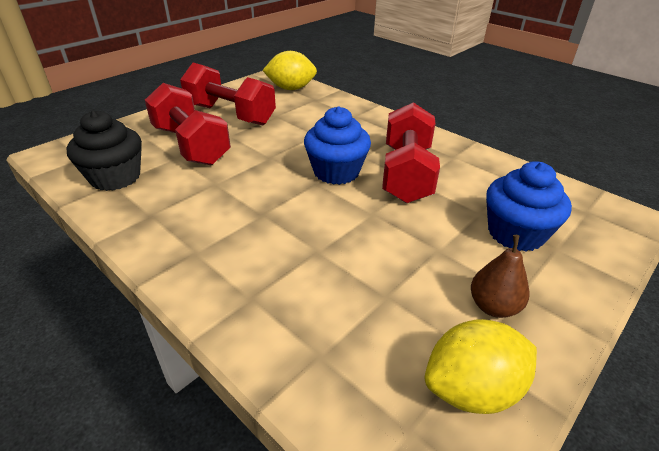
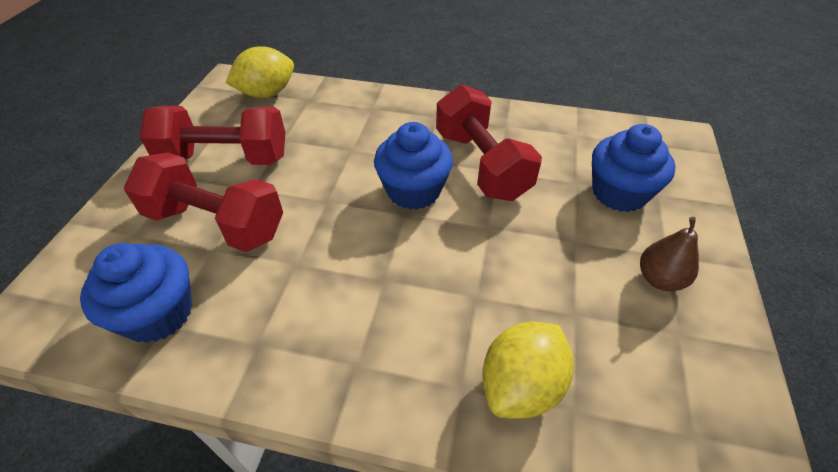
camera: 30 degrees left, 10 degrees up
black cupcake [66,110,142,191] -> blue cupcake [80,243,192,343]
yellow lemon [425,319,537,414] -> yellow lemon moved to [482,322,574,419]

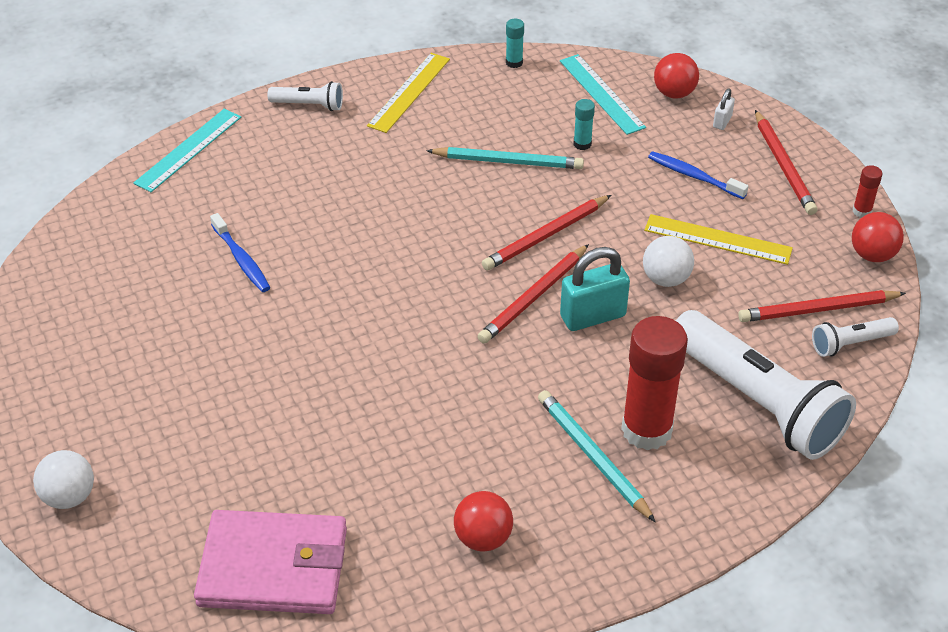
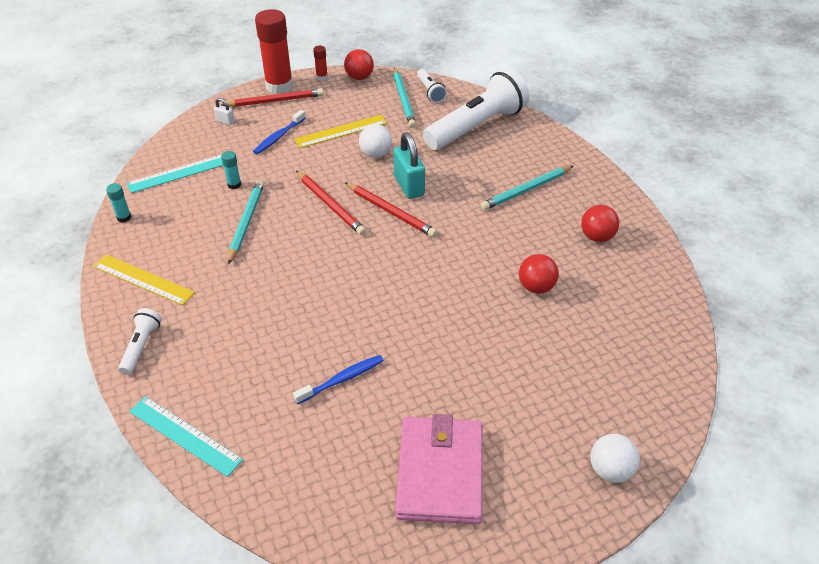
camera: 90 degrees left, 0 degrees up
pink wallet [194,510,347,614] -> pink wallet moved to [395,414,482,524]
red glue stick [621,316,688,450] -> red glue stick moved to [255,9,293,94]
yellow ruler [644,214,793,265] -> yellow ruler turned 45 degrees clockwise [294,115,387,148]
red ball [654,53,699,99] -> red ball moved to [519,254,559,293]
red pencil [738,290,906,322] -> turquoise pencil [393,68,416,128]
**********
Would you please repeat exactly the lines above, starting at the line with "camera: 90 degrees left, 0 degrees up" and stopping at the line with "red ball [654,53,699,99]", both included?

camera: 90 degrees left, 0 degrees up
pink wallet [194,510,347,614] -> pink wallet moved to [395,414,482,524]
red glue stick [621,316,688,450] -> red glue stick moved to [255,9,293,94]
yellow ruler [644,214,793,265] -> yellow ruler turned 45 degrees clockwise [294,115,387,148]
red ball [654,53,699,99] -> red ball moved to [519,254,559,293]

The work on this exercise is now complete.